Saved entries =
■ ■ ■ ■
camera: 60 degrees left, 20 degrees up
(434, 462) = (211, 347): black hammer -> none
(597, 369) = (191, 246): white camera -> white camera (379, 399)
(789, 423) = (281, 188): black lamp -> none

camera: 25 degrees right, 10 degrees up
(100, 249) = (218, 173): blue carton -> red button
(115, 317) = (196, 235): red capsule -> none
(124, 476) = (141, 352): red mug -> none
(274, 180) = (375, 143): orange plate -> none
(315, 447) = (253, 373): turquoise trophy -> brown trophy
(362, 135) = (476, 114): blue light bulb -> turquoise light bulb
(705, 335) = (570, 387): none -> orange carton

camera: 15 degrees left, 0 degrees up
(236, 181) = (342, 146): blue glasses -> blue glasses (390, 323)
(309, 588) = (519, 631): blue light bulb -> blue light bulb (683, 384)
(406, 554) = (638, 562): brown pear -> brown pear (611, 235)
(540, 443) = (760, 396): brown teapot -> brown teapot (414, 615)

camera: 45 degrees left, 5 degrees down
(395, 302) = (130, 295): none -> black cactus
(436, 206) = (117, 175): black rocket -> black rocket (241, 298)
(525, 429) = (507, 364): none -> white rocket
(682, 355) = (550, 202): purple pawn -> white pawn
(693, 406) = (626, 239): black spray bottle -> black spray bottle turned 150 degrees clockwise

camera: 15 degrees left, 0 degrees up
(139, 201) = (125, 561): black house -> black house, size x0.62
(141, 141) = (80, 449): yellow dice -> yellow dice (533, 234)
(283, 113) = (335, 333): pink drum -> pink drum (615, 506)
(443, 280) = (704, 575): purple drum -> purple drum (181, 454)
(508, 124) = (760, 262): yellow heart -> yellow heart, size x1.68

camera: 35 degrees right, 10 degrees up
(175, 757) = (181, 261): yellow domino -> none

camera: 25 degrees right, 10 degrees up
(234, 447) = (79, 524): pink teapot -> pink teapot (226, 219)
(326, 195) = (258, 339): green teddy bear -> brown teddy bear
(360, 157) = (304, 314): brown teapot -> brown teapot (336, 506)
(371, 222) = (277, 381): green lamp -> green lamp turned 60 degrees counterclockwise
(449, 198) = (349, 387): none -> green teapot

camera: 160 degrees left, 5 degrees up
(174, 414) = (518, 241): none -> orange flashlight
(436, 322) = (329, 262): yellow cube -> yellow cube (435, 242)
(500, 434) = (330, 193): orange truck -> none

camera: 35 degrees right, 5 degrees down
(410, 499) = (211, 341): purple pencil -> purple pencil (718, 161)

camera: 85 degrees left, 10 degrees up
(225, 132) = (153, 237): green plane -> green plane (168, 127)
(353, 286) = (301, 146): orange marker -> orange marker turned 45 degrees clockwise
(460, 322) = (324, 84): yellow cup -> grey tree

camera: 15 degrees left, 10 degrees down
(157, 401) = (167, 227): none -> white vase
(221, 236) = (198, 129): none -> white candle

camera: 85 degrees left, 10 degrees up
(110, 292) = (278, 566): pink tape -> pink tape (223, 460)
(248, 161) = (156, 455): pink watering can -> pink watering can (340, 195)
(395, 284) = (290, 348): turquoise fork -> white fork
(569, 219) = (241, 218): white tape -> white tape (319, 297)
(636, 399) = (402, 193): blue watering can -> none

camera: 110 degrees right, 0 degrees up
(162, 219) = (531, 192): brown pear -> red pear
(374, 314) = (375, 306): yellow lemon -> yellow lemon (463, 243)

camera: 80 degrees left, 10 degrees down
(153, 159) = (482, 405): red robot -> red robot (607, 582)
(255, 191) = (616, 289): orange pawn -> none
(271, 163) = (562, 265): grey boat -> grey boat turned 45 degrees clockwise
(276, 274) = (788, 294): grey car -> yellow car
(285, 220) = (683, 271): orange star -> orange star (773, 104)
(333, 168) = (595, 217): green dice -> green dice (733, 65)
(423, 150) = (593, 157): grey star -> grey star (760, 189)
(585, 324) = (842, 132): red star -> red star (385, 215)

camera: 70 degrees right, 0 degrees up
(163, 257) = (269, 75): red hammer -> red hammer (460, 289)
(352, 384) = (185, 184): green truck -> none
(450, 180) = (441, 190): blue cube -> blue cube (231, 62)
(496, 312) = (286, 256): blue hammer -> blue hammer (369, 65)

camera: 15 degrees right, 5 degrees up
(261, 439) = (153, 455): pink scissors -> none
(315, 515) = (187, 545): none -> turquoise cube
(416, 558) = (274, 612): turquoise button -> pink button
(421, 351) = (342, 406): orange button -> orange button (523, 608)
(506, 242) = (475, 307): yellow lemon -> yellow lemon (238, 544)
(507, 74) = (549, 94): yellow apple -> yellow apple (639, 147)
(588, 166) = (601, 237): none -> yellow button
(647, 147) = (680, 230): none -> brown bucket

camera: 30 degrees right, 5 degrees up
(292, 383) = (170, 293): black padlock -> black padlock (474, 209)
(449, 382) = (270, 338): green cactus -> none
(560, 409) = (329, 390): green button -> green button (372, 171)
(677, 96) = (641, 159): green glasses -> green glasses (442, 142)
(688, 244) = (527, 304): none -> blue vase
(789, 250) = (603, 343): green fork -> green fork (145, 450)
■ ■ ■ ■
WHAT NEEDS TO BE DONE =
Each of the records is to be written out again without alteration.

RESPONSE AREA =
camera: 60 degrees left, 20 degrees up
(434, 462) = (211, 347): black hammer -> none
(597, 369) = (191, 246): white camera -> white camera (379, 399)
(789, 423) = (281, 188): black lamp -> none

camera: 25 degrees right, 10 degrees up
(100, 249) = (218, 173): blue carton -> red button
(115, 317) = (196, 235): red capsule -> none
(124, 476) = (141, 352): red mug -> none
(274, 180) = (375, 143): orange plate -> none
(315, 447) = (253, 373): turquoise trophy -> brown trophy
(362, 135) = (476, 114): blue light bulb -> turquoise light bulb
(705, 335) = (570, 387): none -> orange carton

camera: 15 degrees left, 0 degrees up
(236, 181) = (342, 146): blue glasses -> blue glasses (390, 323)
(309, 588) = (519, 631): blue light bulb -> blue light bulb (683, 384)
(406, 554) = (638, 562): brown pear -> brown pear (611, 235)
(540, 443) = (760, 396): brown teapot -> brown teapot (414, 615)

camera: 45 degrees left, 5 degrees down
(395, 302) = (130, 295): none -> black cactus
(436, 206) = (117, 175): black rocket -> black rocket (241, 298)
(525, 429) = (507, 364): none -> white rocket
(682, 355) = (550, 202): purple pawn -> white pawn
(693, 406) = (626, 239): black spray bottle -> black spray bottle turned 150 degrees clockwise

camera: 15 degrees left, 0 degrees up
(139, 201) = (125, 561): black house -> black house, size x0.62
(141, 141) = (80, 449): yellow dice -> yellow dice (533, 234)
(283, 113) = (335, 333): pink drum -> pink drum (615, 506)
(443, 280) = (704, 575): purple drum -> purple drum (181, 454)
(508, 124) = (760, 262): yellow heart -> yellow heart, size x1.68

camera: 35 degrees right, 10 degrees up
(175, 757) = (181, 261): yellow domino -> none

camera: 25 degrees right, 10 degrees up
(234, 447) = (79, 524): pink teapot -> pink teapot (226, 219)
(326, 195) = (258, 339): green teddy bear -> brown teddy bear
(360, 157) = (304, 314): brown teapot -> brown teapot (336, 506)
(371, 222) = (277, 381): green lamp -> green lamp turned 60 degrees counterclockwise
(449, 198) = (349, 387): none -> green teapot

camera: 160 degrees left, 5 degrees up
(174, 414) = (518, 241): none -> orange flashlight
(436, 322) = (329, 262): yellow cube -> yellow cube (435, 242)
(500, 434) = (330, 193): orange truck -> none

camera: 35 degrees right, 5 degrees down
(410, 499) = (211, 341): purple pencil -> purple pencil (718, 161)

camera: 85 degrees left, 10 degrees up
(225, 132) = (153, 237): green plane -> green plane (168, 127)
(353, 286) = (301, 146): orange marker -> orange marker turned 45 degrees clockwise
(460, 322) = (324, 84): yellow cup -> grey tree

camera: 15 degrees left, 10 degrees down
(157, 401) = (167, 227): none -> white vase
(221, 236) = (198, 129): none -> white candle

camera: 85 degrees left, 10 degrees up
(110, 292) = (278, 566): pink tape -> pink tape (223, 460)
(248, 161) = (156, 455): pink watering can -> pink watering can (340, 195)
(395, 284) = (290, 348): turquoise fork -> white fork
(569, 219) = (241, 218): white tape -> white tape (319, 297)
(636, 399) = (402, 193): blue watering can -> none

camera: 110 degrees right, 0 degrees up
(162, 219) = (531, 192): brown pear -> red pear
(374, 314) = (375, 306): yellow lemon -> yellow lemon (463, 243)

camera: 80 degrees left, 10 degrees down
(153, 159) = (482, 405): red robot -> red robot (607, 582)
(255, 191) = (616, 289): orange pawn -> none
(271, 163) = (562, 265): grey boat -> grey boat turned 45 degrees clockwise
(276, 274) = (788, 294): grey car -> yellow car
(285, 220) = (683, 271): orange star -> orange star (773, 104)
(333, 168) = (595, 217): green dice -> green dice (733, 65)
(423, 150) = (593, 157): grey star -> grey star (760, 189)
(585, 324) = (842, 132): red star -> red star (385, 215)

camera: 70 degrees right, 0 degrees up
(163, 257) = (269, 75): red hammer -> red hammer (460, 289)
(352, 384) = (185, 184): green truck -> none
(450, 180) = (441, 190): blue cube -> blue cube (231, 62)
(496, 312) = (286, 256): blue hammer -> blue hammer (369, 65)

camera: 15 degrees right, 5 degrees up
(261, 439) = (153, 455): pink scissors -> none
(315, 515) = (187, 545): none -> turquoise cube
(416, 558) = (274, 612): turquoise button -> pink button
(421, 351) = (342, 406): orange button -> orange button (523, 608)
(506, 242) = (475, 307): yellow lemon -> yellow lemon (238, 544)
(507, 74) = (549, 94): yellow apple -> yellow apple (639, 147)
(588, 166) = (601, 237): none -> yellow button
(647, 147) = (680, 230): none -> brown bucket

camera: 30 degrees right, 5 degrees up
(292, 383) = (170, 293): black padlock -> black padlock (474, 209)
(449, 382) = (270, 338): green cactus -> none
(560, 409) = (329, 390): green button -> green button (372, 171)
(677, 96) = (641, 159): green glasses -> green glasses (442, 142)
(688, 244) = (527, 304): none -> blue vase
(789, 250) = (603, 343): green fork -> green fork (145, 450)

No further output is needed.